Exercise requirements >> Every line below that holds "STEPPER" must be copied.

• • • •

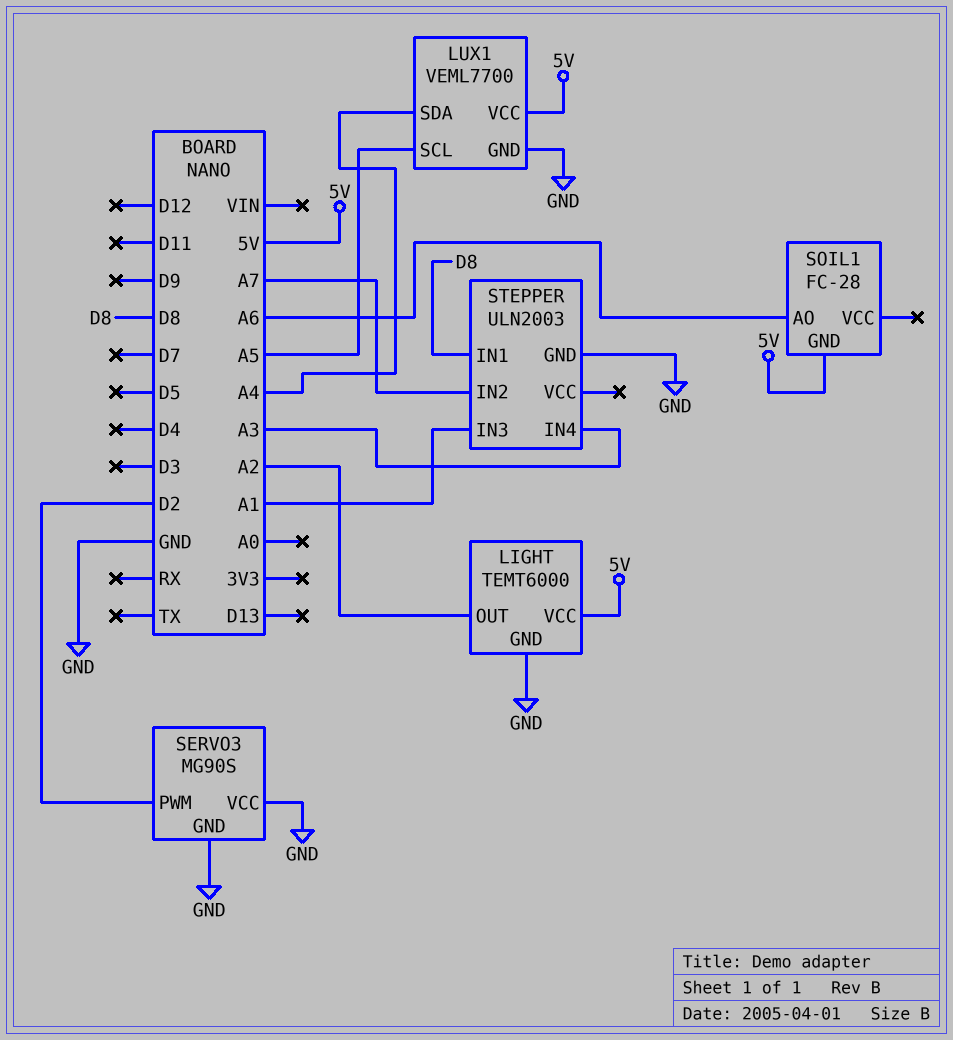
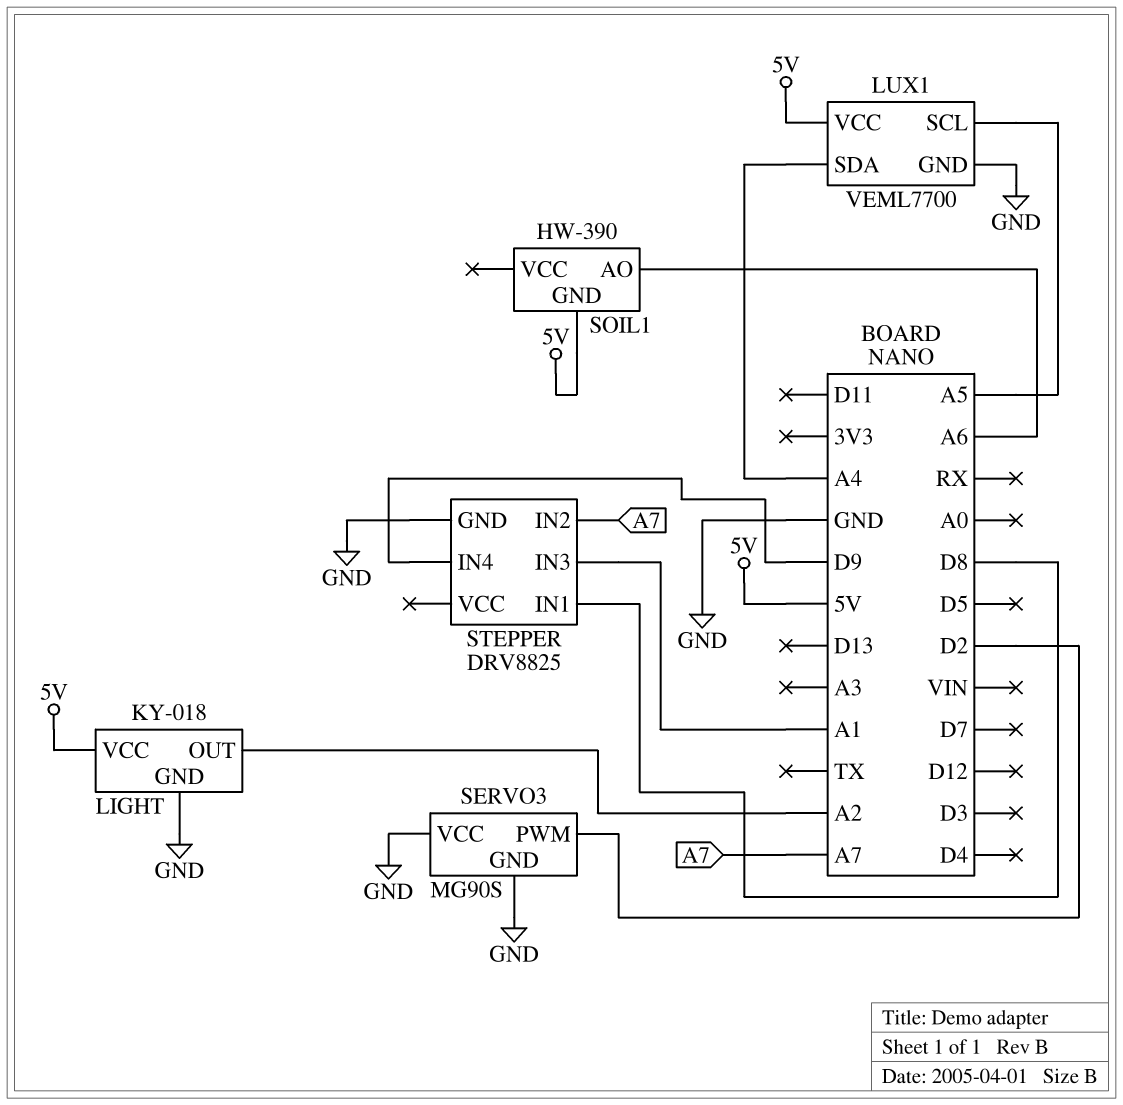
LIGHT: TEMT6000 -> KY-018
SOIL1: FC-28 -> HW-390
STEPPER: ULN2003 -> DRV8825
STEPPER pin IN4: A3 -> D9

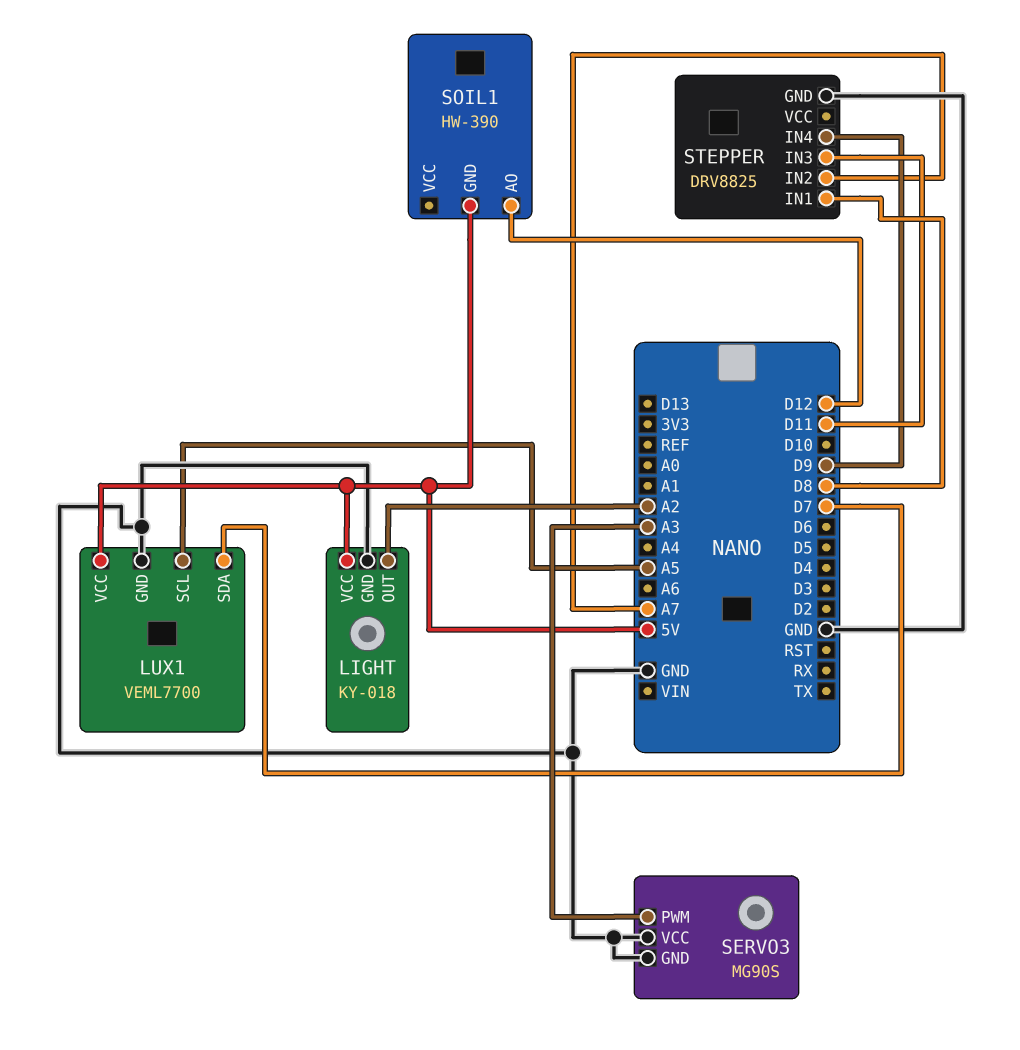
LUX1 pin SDA: A4 -> D7
SERVO3 pin PWM: D2 -> A3
SOIL1 pin AO: A6 -> D12
STEPPER pin IN3: A1 -> D11

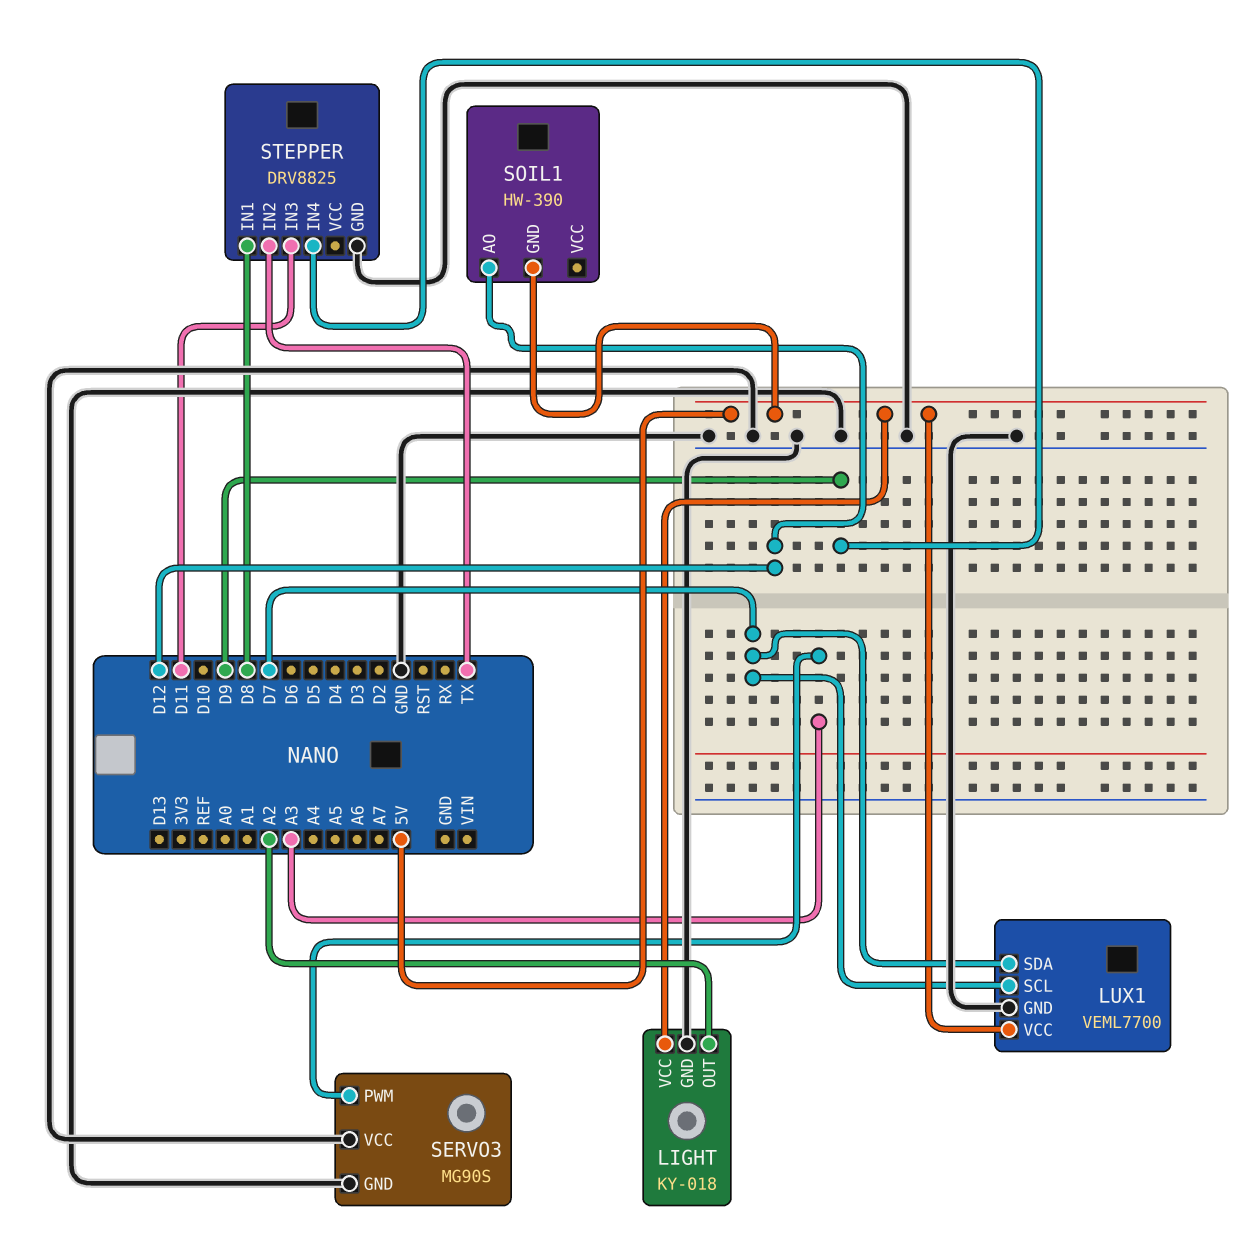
LUX1 pin SCL: A5 -> D7
STEPPER pin IN2: A7 -> TX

• • • •

Completed exercise >>
STEPPER: ULN2003 -> DRV8825
STEPPER pin IN4: A3 -> D9
STEPPER pin IN3: A1 -> D11
STEPPER pin IN2: A7 -> TX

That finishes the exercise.